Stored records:
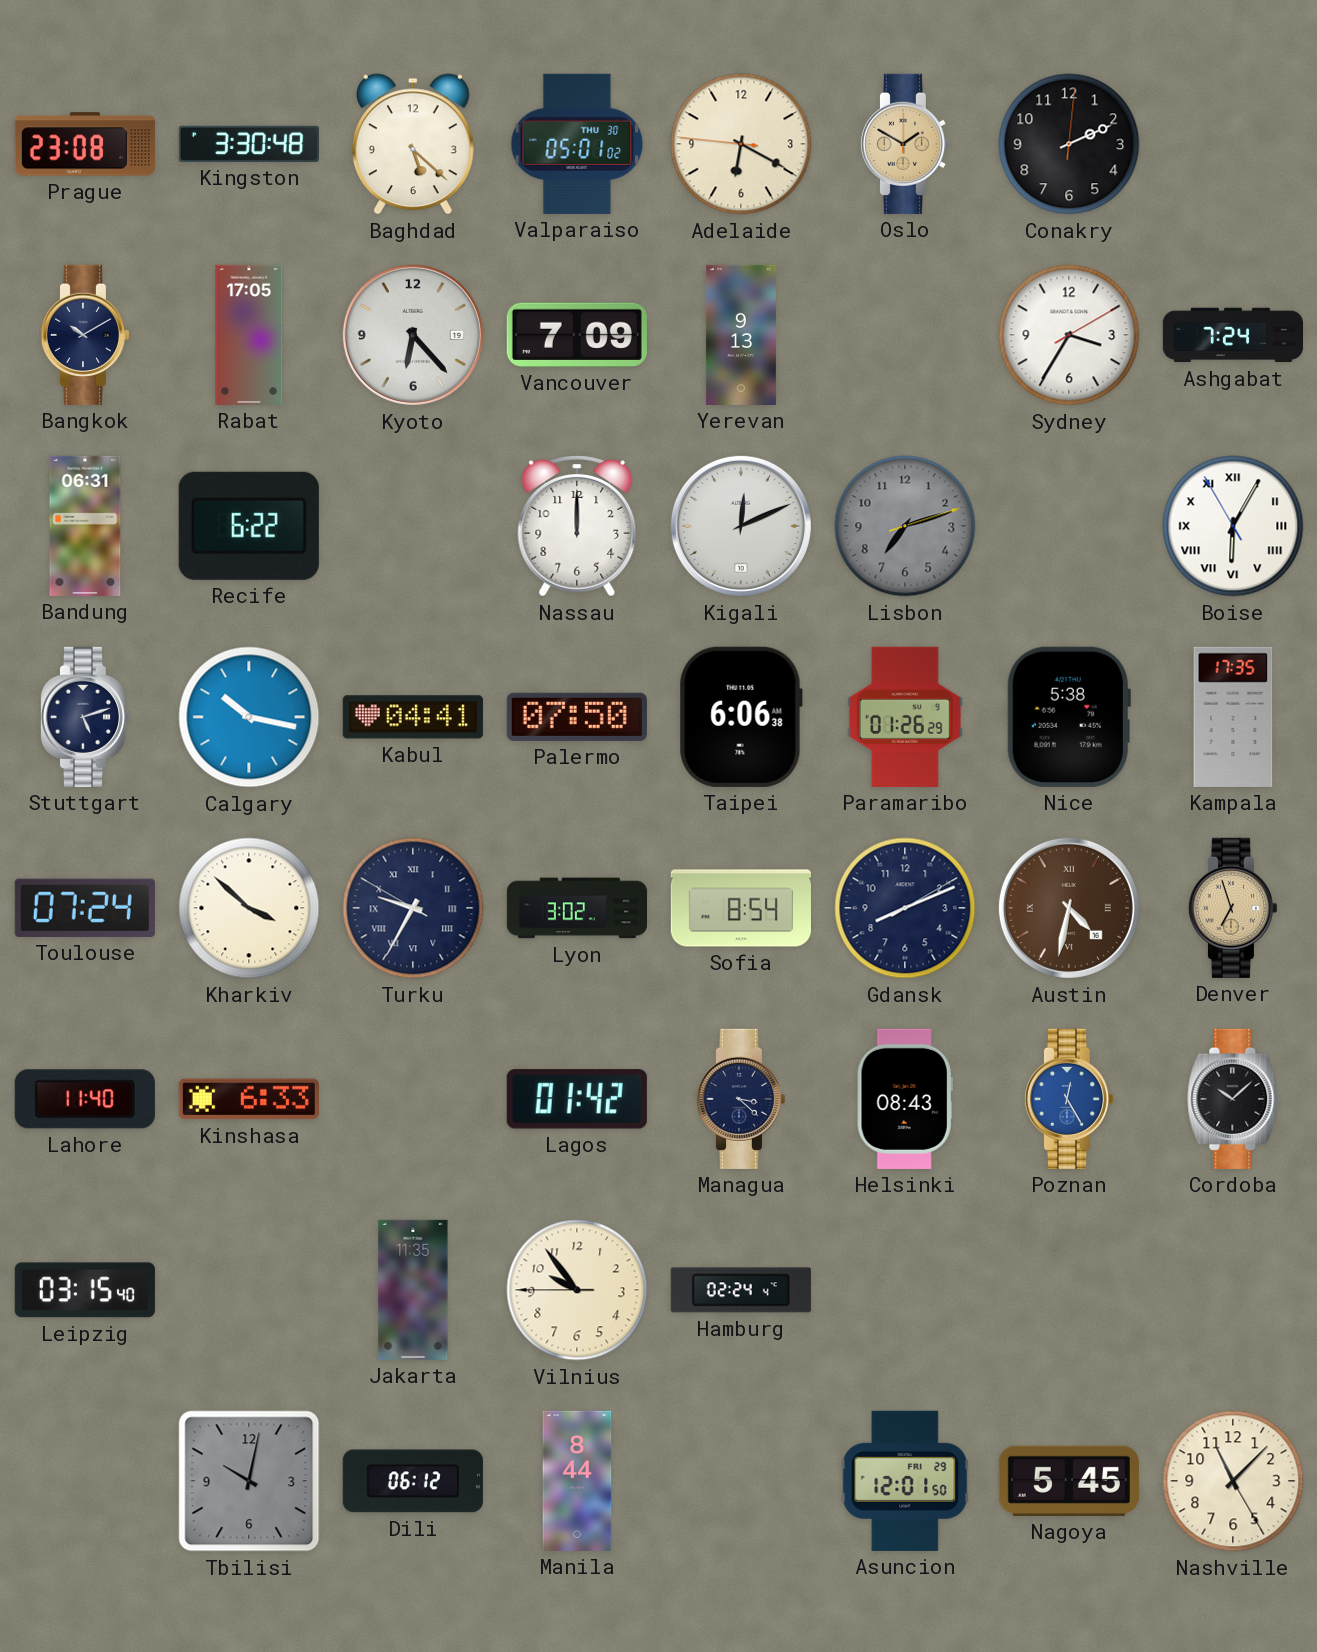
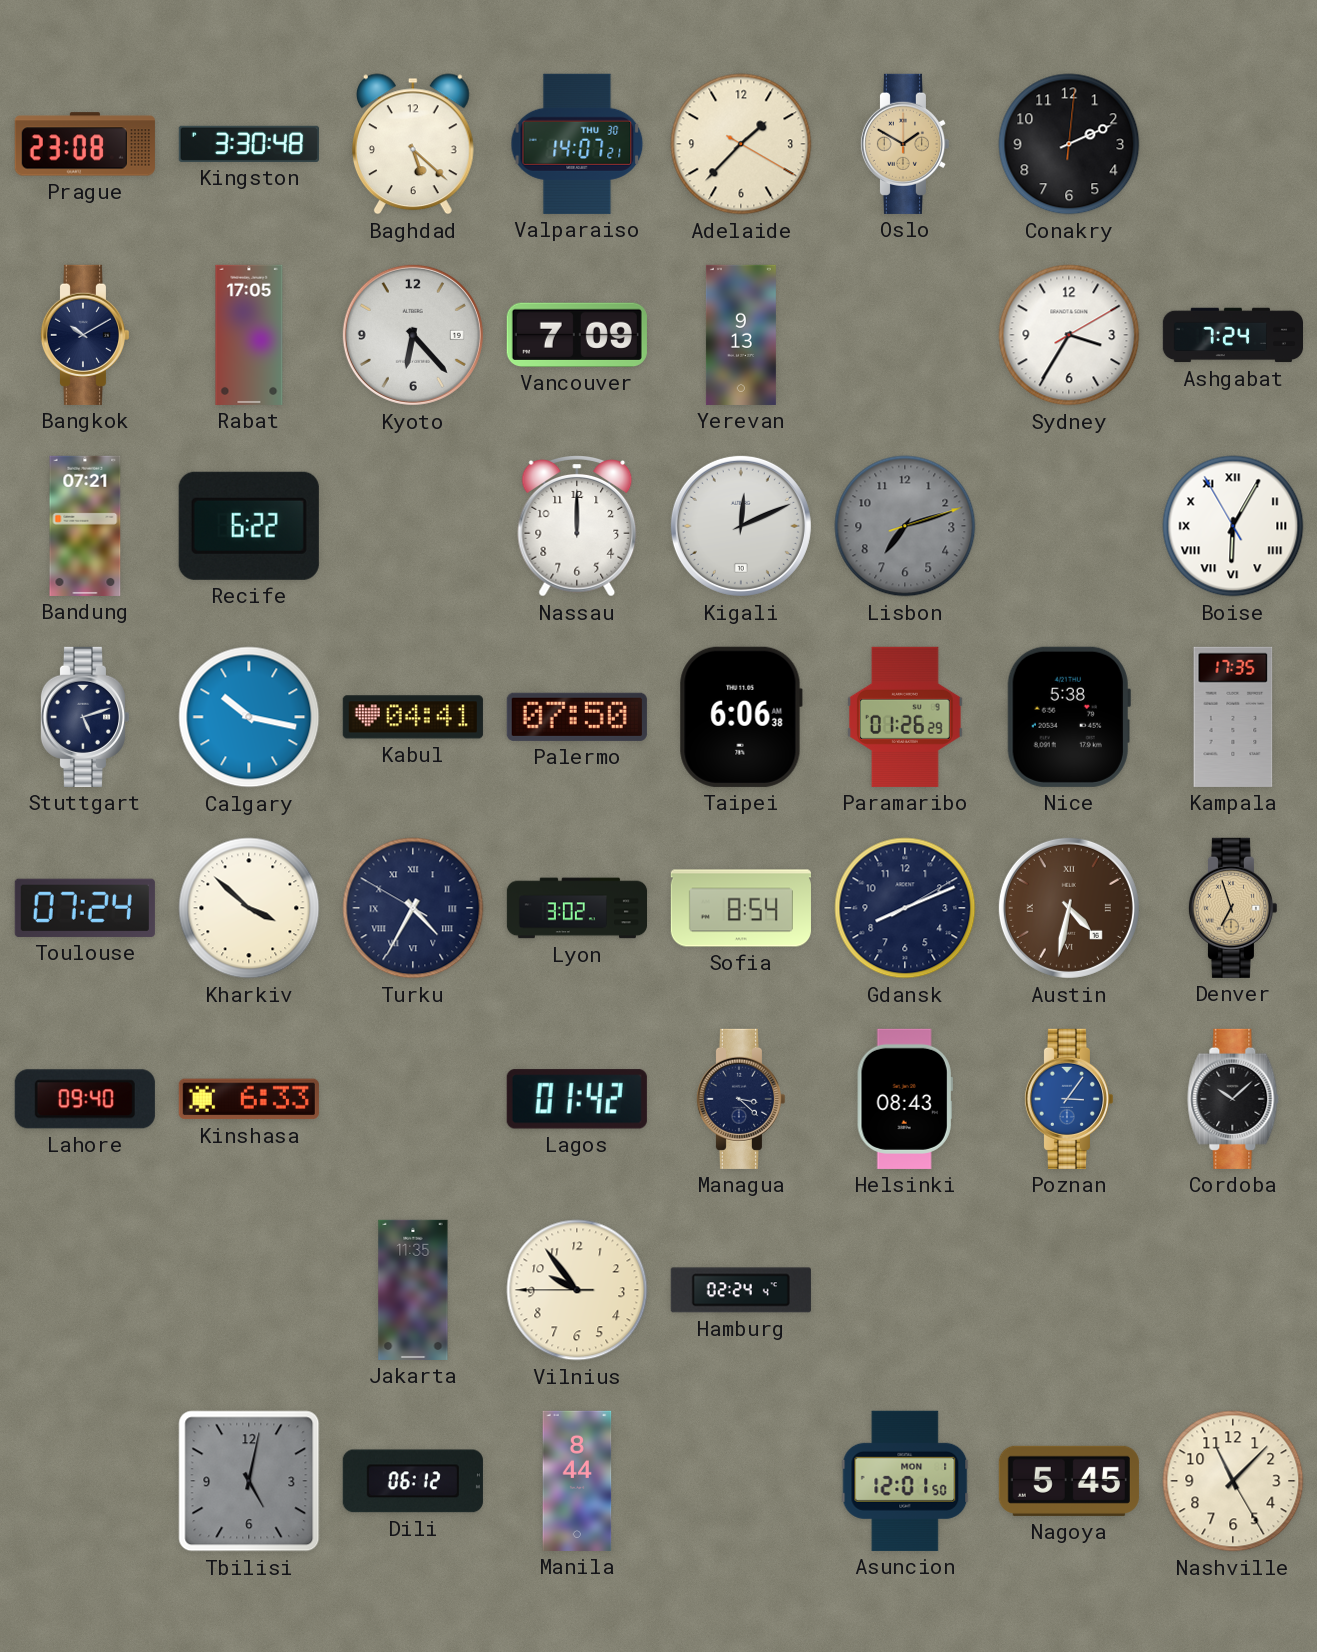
Valparaiso: 05:01 -> 14:07
Adelaide: 6:19 -> 1:37
Bandung: 06:31 -> 07:21
Turku: 9:34 -> 4:34
Lahore: 11:40 -> 09:40
Poznan: 12:25 -> 3:06
Leipzig: 03:15 -> none
Tbilisi: 10:02 -> 5:02
Asuncion date: FRI 29 -> MON 1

• [EXERCISE]: Reproduce the lines in the material verbatim, leaving out the pictures.

• [REPLY TO THE TASK]:
Valparaiso: 05:01 -> 14:07
Adelaide: 6:19 -> 1:37
Bandung: 06:31 -> 07:21
Turku: 9:34 -> 4:34
Lahore: 11:40 -> 09:40
Poznan: 12:25 -> 3:06
Leipzig: 03:15 -> none
Tbilisi: 10:02 -> 5:02
Asuncion date: FRI 29 -> MON 1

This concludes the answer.